▸ **Data for analysis**
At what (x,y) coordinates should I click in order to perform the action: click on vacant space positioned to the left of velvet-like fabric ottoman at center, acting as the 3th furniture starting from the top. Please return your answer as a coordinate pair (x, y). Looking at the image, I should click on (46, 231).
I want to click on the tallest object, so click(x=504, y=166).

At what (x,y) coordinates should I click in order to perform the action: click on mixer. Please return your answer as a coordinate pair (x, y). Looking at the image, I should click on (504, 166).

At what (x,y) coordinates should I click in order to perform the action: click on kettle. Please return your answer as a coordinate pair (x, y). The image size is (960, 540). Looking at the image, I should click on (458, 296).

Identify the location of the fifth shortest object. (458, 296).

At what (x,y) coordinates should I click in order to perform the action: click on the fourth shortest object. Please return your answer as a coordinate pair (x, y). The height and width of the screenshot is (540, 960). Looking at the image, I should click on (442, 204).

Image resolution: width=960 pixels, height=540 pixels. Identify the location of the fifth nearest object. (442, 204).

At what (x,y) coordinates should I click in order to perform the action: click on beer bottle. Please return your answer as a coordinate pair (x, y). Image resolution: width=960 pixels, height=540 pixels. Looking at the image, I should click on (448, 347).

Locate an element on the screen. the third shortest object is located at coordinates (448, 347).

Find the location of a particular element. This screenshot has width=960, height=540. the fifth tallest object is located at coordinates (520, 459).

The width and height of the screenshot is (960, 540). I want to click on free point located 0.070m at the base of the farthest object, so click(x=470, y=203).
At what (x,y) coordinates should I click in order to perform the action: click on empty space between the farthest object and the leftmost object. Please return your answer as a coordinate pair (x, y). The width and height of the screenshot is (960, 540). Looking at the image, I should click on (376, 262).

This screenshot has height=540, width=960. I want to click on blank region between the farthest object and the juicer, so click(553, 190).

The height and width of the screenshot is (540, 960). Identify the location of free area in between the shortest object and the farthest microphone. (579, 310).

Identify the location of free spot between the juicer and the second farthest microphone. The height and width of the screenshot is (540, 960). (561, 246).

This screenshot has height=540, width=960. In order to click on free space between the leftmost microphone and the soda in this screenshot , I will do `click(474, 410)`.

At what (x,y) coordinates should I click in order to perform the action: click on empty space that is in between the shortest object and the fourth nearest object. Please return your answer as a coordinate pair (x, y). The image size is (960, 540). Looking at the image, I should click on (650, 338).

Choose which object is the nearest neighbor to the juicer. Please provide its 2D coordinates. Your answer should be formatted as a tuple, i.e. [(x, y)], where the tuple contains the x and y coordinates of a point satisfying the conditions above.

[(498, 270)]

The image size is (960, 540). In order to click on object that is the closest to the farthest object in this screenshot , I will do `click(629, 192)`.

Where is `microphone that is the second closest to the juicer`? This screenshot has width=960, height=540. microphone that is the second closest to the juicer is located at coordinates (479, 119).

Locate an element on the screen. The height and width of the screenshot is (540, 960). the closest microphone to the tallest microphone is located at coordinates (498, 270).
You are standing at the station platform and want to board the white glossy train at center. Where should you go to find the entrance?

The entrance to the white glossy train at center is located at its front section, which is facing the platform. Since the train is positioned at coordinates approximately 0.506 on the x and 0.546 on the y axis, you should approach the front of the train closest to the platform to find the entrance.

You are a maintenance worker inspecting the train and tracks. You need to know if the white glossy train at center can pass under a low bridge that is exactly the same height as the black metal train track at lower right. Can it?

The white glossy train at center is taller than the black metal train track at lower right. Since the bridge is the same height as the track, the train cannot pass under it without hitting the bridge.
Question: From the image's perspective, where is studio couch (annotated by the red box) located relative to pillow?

▸ **Directions for this task**
Please find every line above that contains the string "resolution", matching case exactly, and copy each of those lines in full.

▸ **Worked solution**
Image resolution: width=960 pixels, height=540 pixels. Identify the location of the fifth nearest object. (442, 204).
At what (x,y) coordinates should I click in order to perform the action: click on beer bottle. Please return your answer as a coordinate pair (x, y). Image resolution: width=960 pixels, height=540 pixels. Looking at the image, I should click on (448, 347).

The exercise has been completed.